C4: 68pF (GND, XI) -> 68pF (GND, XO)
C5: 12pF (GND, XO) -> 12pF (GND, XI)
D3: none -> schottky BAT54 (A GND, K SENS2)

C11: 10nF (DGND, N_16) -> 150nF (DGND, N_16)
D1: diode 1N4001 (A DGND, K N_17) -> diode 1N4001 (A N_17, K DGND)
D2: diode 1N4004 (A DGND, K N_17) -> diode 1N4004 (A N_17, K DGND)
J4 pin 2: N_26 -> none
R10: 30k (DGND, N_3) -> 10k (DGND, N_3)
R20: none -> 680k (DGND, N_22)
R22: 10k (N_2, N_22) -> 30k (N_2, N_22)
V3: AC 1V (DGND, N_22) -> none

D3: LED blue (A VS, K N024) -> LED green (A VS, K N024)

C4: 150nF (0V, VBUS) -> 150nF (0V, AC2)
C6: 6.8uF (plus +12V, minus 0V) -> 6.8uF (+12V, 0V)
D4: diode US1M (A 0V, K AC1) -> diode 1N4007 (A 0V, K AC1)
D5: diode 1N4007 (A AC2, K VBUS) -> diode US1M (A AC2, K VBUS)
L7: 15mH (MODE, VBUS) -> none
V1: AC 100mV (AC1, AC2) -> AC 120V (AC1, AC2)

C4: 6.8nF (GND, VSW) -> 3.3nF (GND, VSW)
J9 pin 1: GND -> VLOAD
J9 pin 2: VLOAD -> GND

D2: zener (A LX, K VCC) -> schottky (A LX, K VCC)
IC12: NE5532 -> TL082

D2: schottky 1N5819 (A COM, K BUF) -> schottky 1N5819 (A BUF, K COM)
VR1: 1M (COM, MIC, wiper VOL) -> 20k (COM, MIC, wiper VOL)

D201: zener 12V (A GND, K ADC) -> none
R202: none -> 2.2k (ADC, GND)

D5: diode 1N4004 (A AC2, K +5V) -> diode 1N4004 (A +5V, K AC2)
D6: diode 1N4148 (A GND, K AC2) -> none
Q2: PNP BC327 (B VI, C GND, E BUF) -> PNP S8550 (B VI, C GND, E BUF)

▶ [DIRECTIONS]
This exercise requires the entries above to be restated exactly.

▶ [TASK OUTPUT]
C4: 68pF (GND, XI) -> 68pF (GND, XO)
C5: 12pF (GND, XO) -> 12pF (GND, XI)
D3: none -> schottky BAT54 (A GND, K SENS2)

C11: 10nF (DGND, N_16) -> 150nF (DGND, N_16)
D1: diode 1N4001 (A DGND, K N_17) -> diode 1N4001 (A N_17, K DGND)
D2: diode 1N4004 (A DGND, K N_17) -> diode 1N4004 (A N_17, K DGND)
J4 pin 2: N_26 -> none
R10: 30k (DGND, N_3) -> 10k (DGND, N_3)
R20: none -> 680k (DGND, N_22)
R22: 10k (N_2, N_22) -> 30k (N_2, N_22)
V3: AC 1V (DGND, N_22) -> none

D3: LED blue (A VS, K N024) -> LED green (A VS, K N024)

C4: 150nF (0V, VBUS) -> 150nF (0V, AC2)
C6: 6.8uF (plus +12V, minus 0V) -> 6.8uF (+12V, 0V)
D4: diode US1M (A 0V, K AC1) -> diode 1N4007 (A 0V, K AC1)
D5: diode 1N4007 (A AC2, K VBUS) -> diode US1M (A AC2, K VBUS)
L7: 15mH (MODE, VBUS) -> none
V1: AC 100mV (AC1, AC2) -> AC 120V (AC1, AC2)

C4: 6.8nF (GND, VSW) -> 3.3nF (GND, VSW)
J9 pin 1: GND -> VLOAD
J9 pin 2: VLOAD -> GND

D2: zener (A LX, K VCC) -> schottky (A LX, K VCC)
IC12: NE5532 -> TL082

D2: schottky 1N5819 (A COM, K BUF) -> schottky 1N5819 (A BUF, K COM)
VR1: 1M (COM, MIC, wiper VOL) -> 20k (COM, MIC, wiper VOL)

D201: zener 12V (A GND, K ADC) -> none
R202: none -> 2.2k (ADC, GND)

D5: diode 1N4004 (A AC2, K +5V) -> diode 1N4004 (A +5V, K AC2)
D6: diode 1N4148 (A GND, K AC2) -> none
Q2: PNP BC327 (B VI, C GND, E BUF) -> PNP S8550 (B VI, C GND, E BUF)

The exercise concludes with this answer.